(Dataset entries)

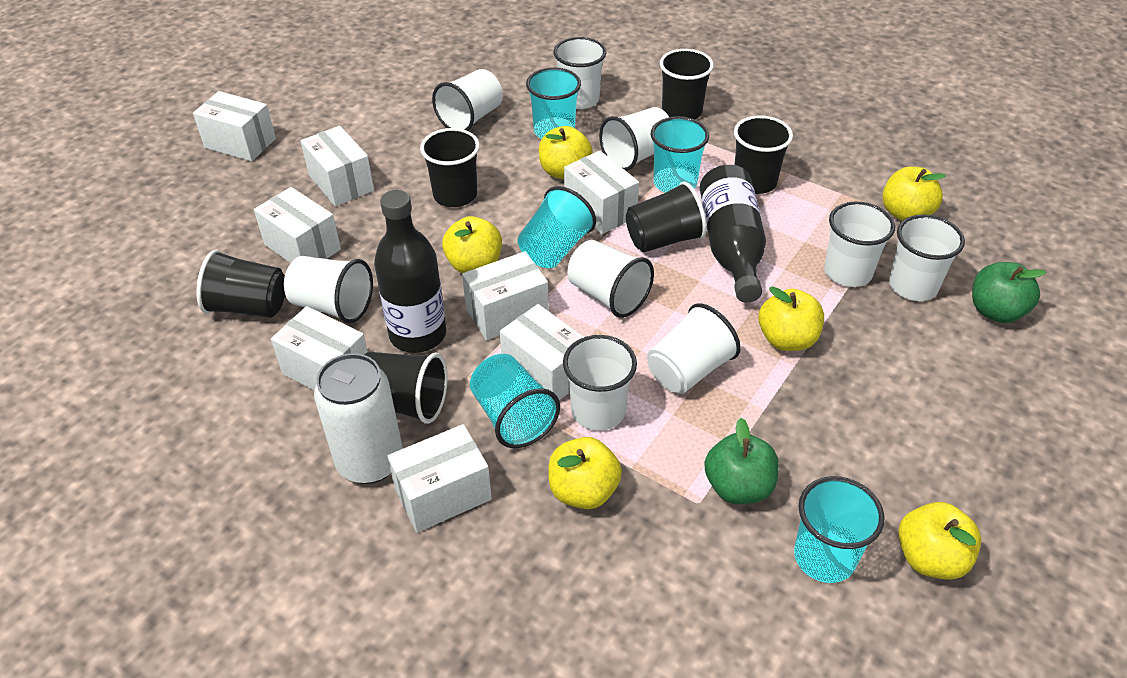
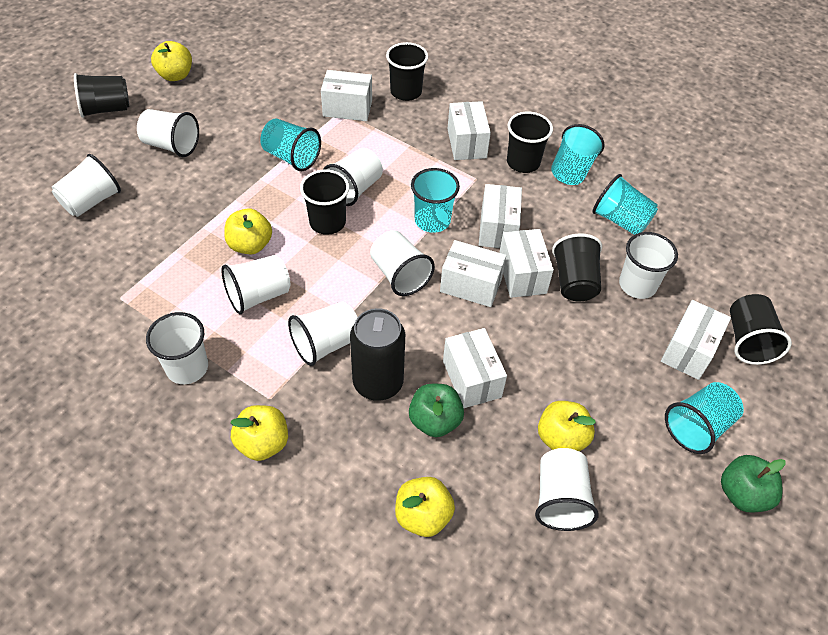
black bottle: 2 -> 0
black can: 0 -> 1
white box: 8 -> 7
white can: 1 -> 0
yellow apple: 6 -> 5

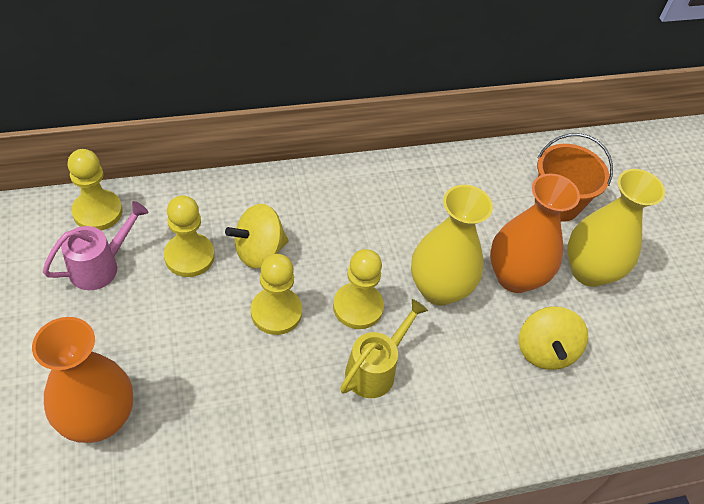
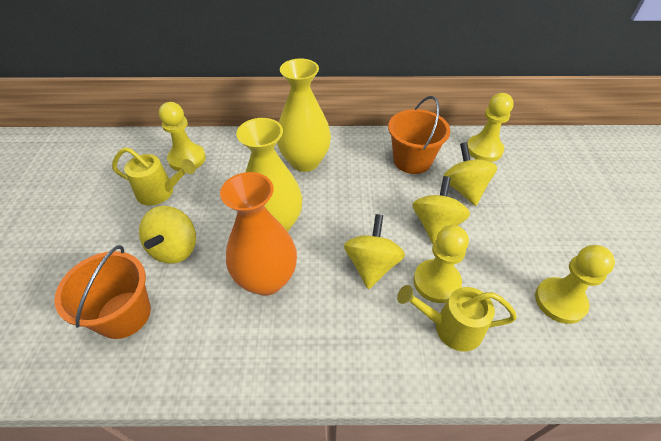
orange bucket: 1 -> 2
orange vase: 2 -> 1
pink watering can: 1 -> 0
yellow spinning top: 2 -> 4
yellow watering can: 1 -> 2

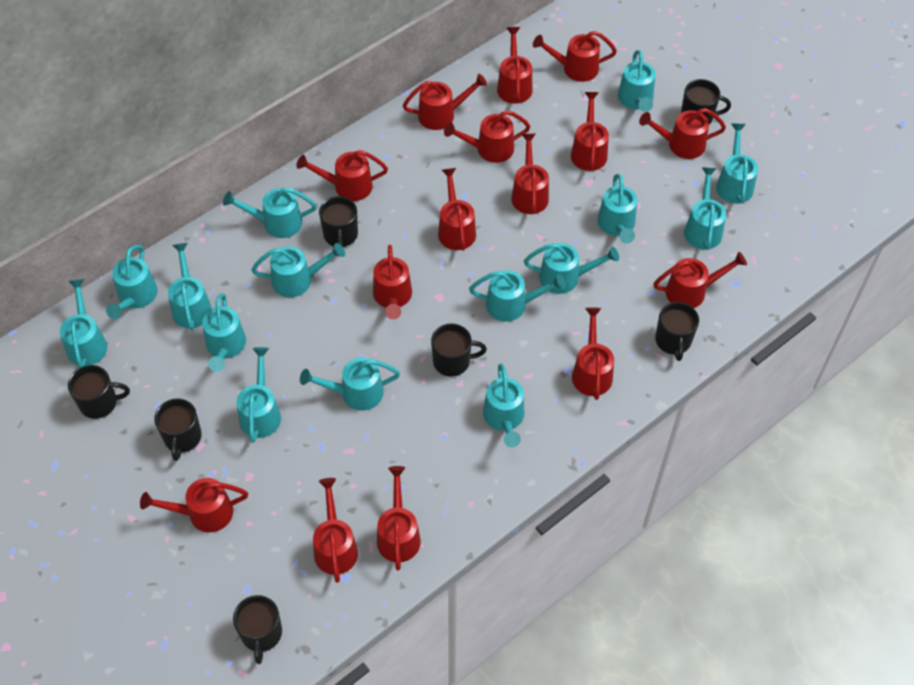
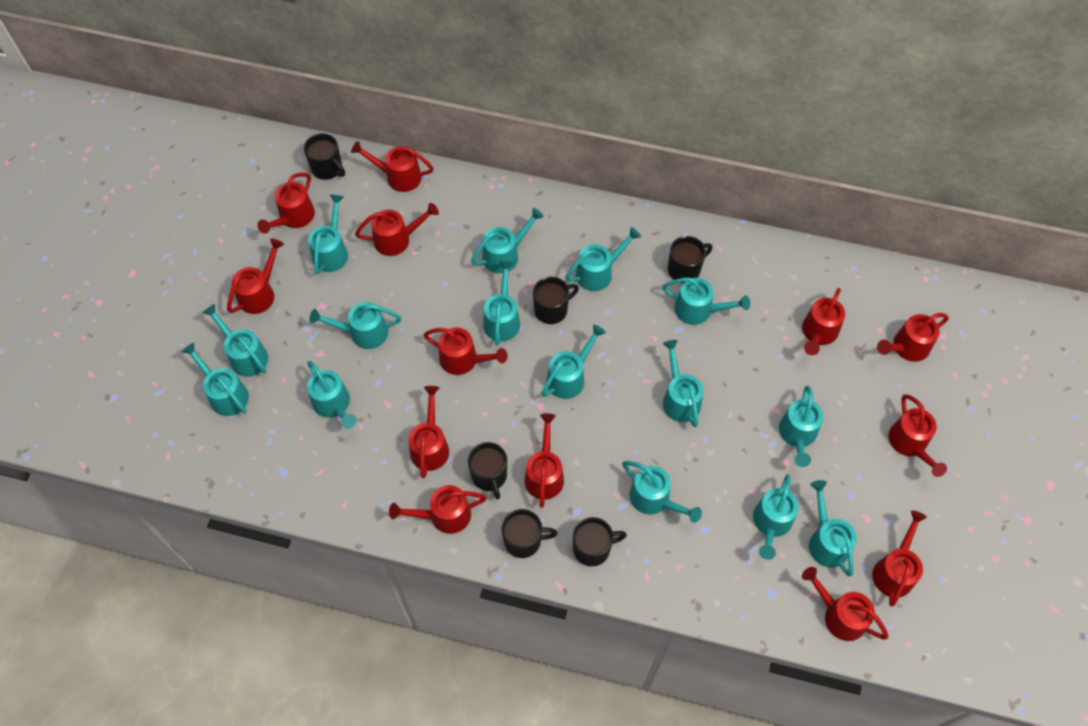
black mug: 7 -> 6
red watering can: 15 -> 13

> _What you are asked to do_
Only the pictures are to be omitted; the records above must otherwise be reproduced exactly.

> _Response to the task_
black bottle: 2 -> 0
black can: 0 -> 1
white box: 8 -> 7
white can: 1 -> 0
yellow apple: 6 -> 5

orange bucket: 1 -> 2
orange vase: 2 -> 1
pink watering can: 1 -> 0
yellow spinning top: 2 -> 4
yellow watering can: 1 -> 2

black mug: 7 -> 6
red watering can: 15 -> 13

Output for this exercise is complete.